» **PROBLEM**:
Counting from the line that holds "change=rotated; old=GoldenToyBoat; first_place=132,204;", return each line exactly, through and including the last line of the entries.

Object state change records
□ □ □

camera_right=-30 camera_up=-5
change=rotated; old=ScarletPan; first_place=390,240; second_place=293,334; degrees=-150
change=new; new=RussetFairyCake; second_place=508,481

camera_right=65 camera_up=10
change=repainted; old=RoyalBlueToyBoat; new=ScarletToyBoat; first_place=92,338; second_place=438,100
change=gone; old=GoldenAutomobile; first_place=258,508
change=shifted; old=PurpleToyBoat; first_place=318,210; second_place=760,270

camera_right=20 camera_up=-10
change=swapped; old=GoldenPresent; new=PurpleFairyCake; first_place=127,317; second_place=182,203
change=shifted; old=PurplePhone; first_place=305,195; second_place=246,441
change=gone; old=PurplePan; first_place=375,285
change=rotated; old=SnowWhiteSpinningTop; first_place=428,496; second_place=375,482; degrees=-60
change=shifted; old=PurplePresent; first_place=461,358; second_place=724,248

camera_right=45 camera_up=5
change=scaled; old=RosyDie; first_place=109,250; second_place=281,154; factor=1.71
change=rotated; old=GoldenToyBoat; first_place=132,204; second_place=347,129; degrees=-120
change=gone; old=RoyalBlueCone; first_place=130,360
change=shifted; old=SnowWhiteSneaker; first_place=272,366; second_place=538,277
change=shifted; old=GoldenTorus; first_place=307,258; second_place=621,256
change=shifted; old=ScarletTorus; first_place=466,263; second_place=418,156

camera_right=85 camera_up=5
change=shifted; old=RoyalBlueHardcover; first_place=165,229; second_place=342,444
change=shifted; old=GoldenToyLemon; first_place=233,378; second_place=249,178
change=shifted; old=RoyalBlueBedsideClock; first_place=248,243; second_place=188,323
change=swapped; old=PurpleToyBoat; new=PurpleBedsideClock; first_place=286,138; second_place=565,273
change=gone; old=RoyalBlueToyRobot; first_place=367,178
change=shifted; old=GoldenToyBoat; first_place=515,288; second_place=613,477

□ □ □

» **ANSWER BELOW**:
change=rotated; old=GoldenToyBoat; first_place=132,204; second_place=347,129; degrees=-120
change=gone; old=RoyalBlueCone; first_place=130,360
change=shifted; old=SnowWhiteSneaker; first_place=272,366; second_place=538,277
change=shifted; old=GoldenTorus; first_place=307,258; second_place=621,256
change=shifted; old=ScarletTorus; first_place=466,263; second_place=418,156

camera_right=85 camera_up=5
change=shifted; old=RoyalBlueHardcover; first_place=165,229; second_place=342,444
change=shifted; old=GoldenToyLemon; first_place=233,378; second_place=249,178
change=shifted; old=RoyalBlueBedsideClock; first_place=248,243; second_place=188,323
change=swapped; old=PurpleToyBoat; new=PurpleBedsideClock; first_place=286,138; second_place=565,273
change=gone; old=RoyalBlueToyRobot; first_place=367,178
change=shifted; old=GoldenToyBoat; first_place=515,288; second_place=613,477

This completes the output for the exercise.